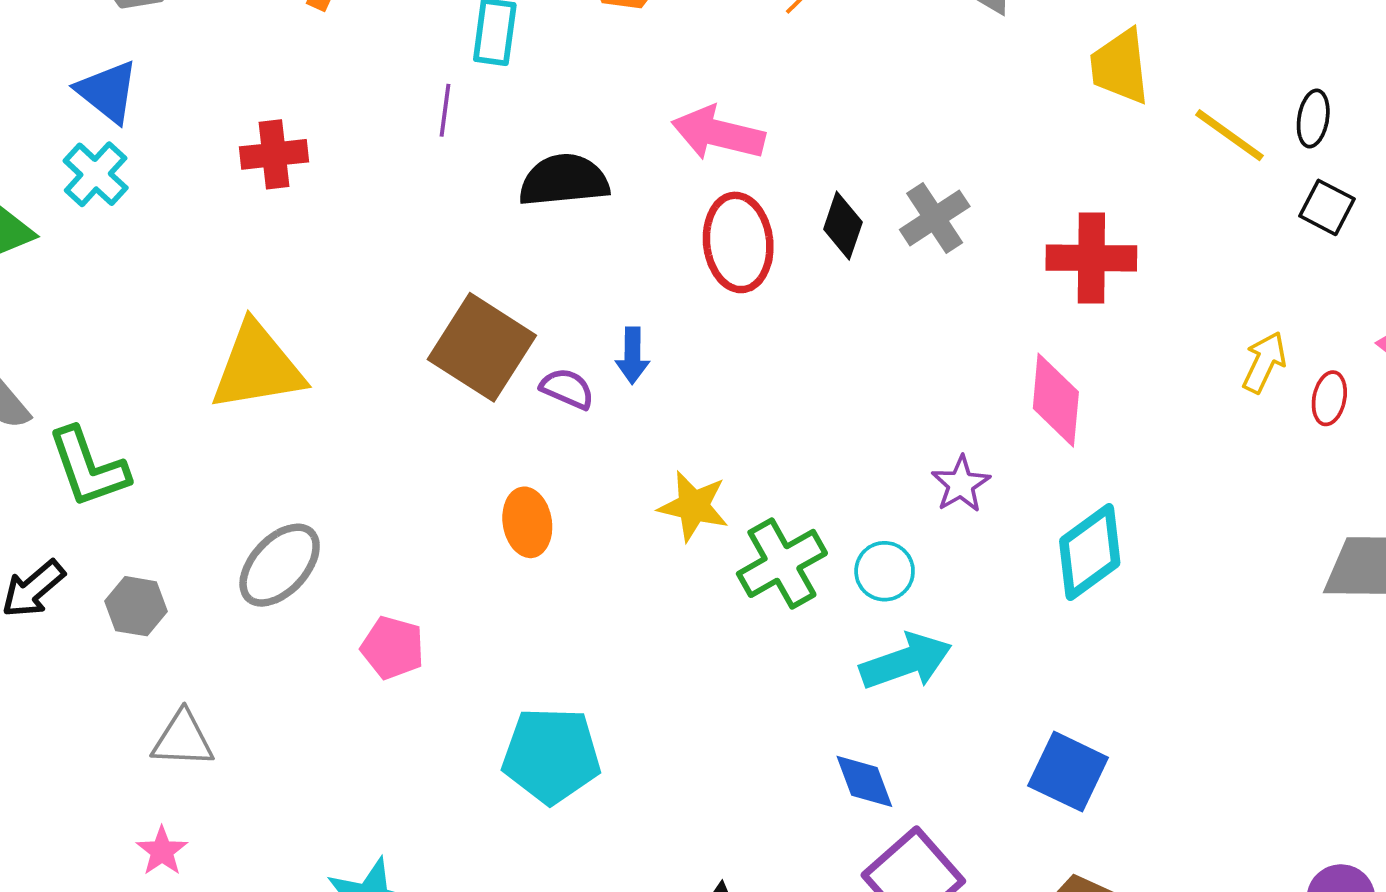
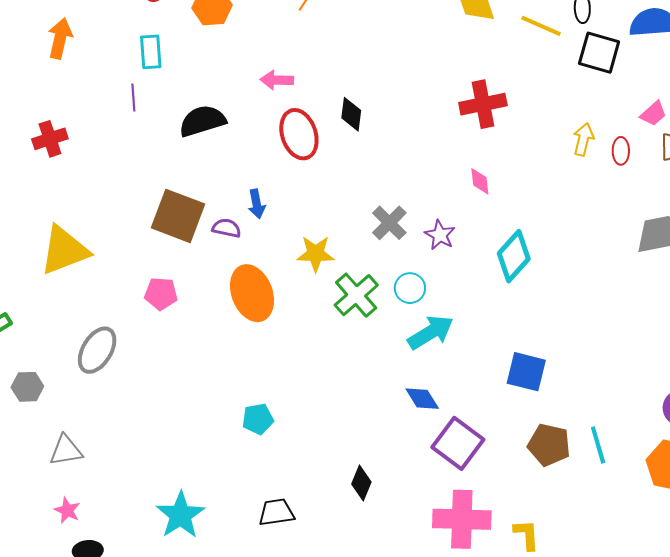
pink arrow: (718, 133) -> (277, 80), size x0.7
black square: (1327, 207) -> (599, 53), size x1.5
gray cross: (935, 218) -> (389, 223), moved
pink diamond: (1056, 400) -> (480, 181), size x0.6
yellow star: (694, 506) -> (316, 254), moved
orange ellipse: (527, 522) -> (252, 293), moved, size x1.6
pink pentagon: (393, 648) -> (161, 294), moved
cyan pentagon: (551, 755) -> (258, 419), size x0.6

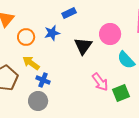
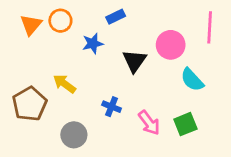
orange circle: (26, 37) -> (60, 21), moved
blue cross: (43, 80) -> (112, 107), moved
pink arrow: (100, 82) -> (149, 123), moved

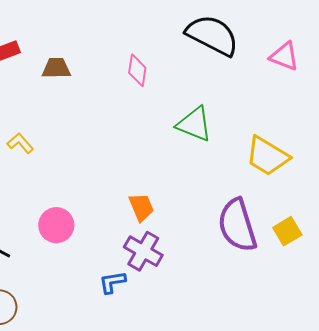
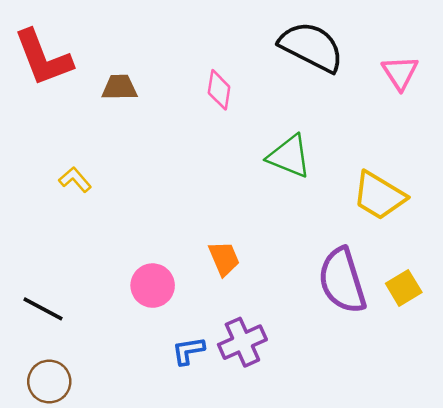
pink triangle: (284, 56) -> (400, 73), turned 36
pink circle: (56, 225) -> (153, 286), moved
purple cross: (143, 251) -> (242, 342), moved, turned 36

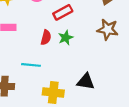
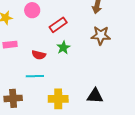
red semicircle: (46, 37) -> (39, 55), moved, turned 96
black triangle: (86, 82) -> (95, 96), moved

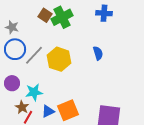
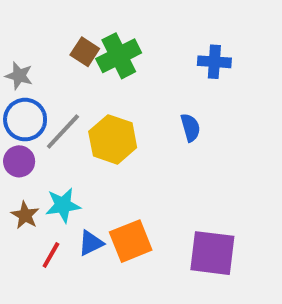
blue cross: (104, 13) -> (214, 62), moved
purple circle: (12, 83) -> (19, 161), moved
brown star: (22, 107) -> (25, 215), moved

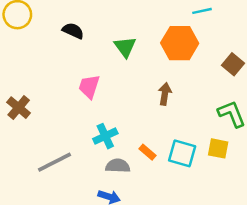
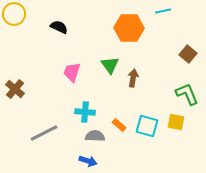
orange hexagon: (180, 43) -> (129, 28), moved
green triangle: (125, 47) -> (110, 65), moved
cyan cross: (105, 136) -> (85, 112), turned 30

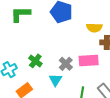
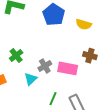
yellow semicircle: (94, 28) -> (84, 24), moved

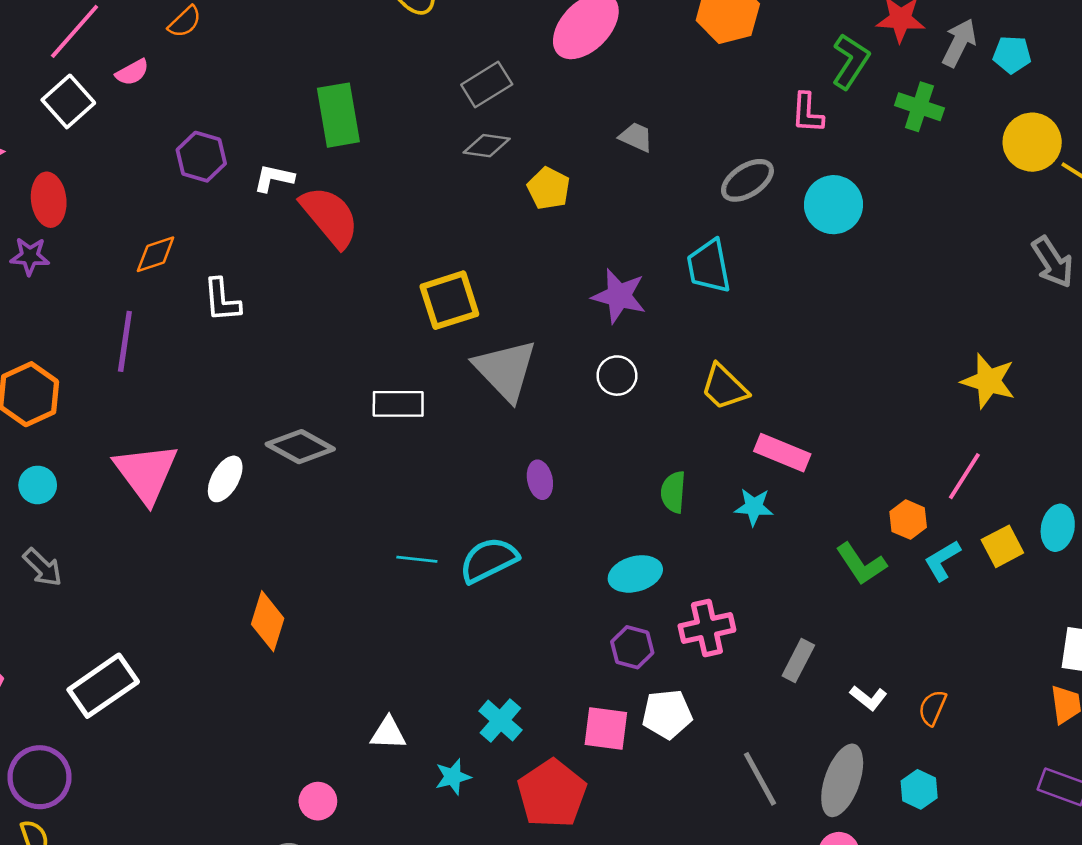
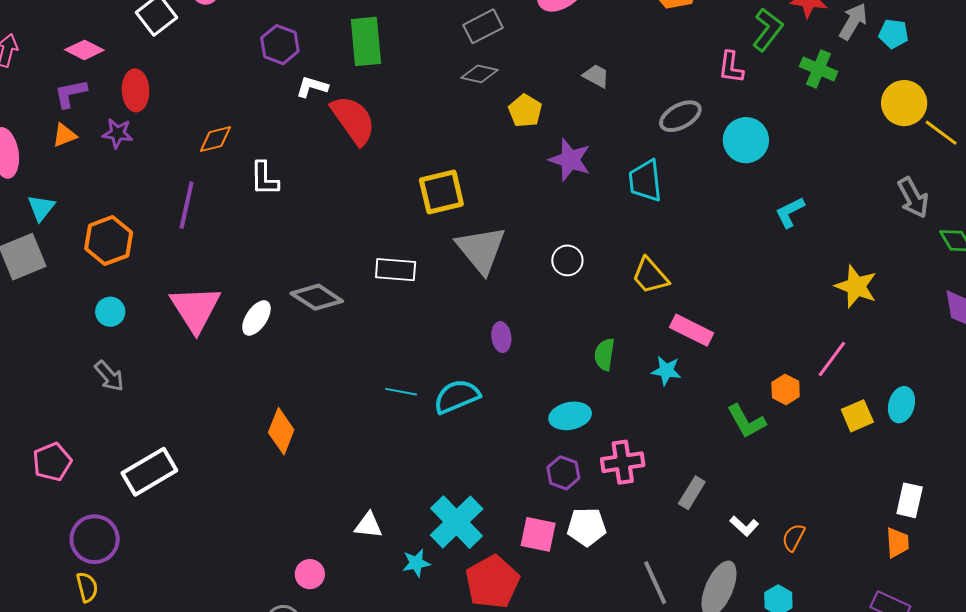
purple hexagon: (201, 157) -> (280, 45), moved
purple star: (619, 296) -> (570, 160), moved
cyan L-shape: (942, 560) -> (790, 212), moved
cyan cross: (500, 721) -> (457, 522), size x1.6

----------

WHAT THE EXERCISE ASKS
Both boundary lines included, write out word for word only the lines above from the one containing "yellow star: (694, 506) -> (316, 254), moved" to the one containing "orange circle: (26, 37) -> (60, 21), moved", leaving out any pictures.

TASK RESULT
yellow star: (694, 506) -> (316, 254), moved
orange ellipse: (527, 522) -> (252, 293), moved, size x1.6
pink pentagon: (393, 648) -> (161, 294), moved
cyan pentagon: (551, 755) -> (258, 419), size x0.6

orange circle: (26, 37) -> (60, 21), moved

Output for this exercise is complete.